====== Supplied data ======
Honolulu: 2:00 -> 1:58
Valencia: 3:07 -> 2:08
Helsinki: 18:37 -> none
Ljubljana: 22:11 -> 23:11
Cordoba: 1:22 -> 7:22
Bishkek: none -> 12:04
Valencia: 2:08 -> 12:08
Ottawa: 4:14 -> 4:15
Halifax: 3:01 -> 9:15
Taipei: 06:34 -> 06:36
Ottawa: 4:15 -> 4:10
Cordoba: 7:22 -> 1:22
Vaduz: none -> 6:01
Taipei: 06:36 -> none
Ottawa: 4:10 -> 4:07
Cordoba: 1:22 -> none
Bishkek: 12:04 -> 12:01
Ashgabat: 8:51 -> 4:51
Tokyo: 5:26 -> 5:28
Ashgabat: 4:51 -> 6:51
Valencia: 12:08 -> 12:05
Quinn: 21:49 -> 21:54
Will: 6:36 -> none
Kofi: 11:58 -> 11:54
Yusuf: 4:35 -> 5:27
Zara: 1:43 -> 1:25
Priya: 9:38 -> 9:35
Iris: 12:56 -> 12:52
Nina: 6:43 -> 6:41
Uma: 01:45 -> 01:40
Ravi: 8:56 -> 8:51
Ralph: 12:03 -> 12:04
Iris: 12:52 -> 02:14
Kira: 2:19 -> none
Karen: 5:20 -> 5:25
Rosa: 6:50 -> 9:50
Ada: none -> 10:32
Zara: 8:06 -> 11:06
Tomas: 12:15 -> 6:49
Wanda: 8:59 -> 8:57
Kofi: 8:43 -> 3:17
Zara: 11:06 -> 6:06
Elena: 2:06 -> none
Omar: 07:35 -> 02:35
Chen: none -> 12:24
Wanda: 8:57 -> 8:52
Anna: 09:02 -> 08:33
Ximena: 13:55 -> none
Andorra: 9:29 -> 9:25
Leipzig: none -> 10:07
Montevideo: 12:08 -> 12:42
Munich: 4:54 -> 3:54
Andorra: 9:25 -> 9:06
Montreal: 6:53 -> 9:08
======
-- Direction --
Arrange the rows, from the first row through the one containing "Ottawa: 4:10 -> 4:07", inclusive, as a Markdown table with the columns Number and Line, leaving out any blank lines.

-- Finished exercise --
| Number | Line |
|---|---|
| 1 | Honolulu: 2:00 -> 1:58 |
| 2 | Valencia: 3:07 -> 2:08 |
| 3 | Helsinki: 18:37 -> none |
| 4 | Ljubljana: 22:11 -> 23:11 |
| 5 | Cordoba: 1:22 -> 7:22 |
| 6 | Bishkek: none -> 12:04 |
| 7 | Valencia: 2:08 -> 12:08 |
| 8 | Ottawa: 4:14 -> 4:15 |
| 9 | Halifax: 3:01 -> 9:15 |
| 10 | Taipei: 06:34 -> 06:36 |
| 11 | Ottawa: 4:15 -> 4:10 |
| 12 | Cordoba: 7:22 -> 1:22 |
| 13 | Vaduz: none -> 6:01 |
| 14 | Taipei: 06:36 -> none |
| 15 | Ottawa: 4:10 -> 4:07 |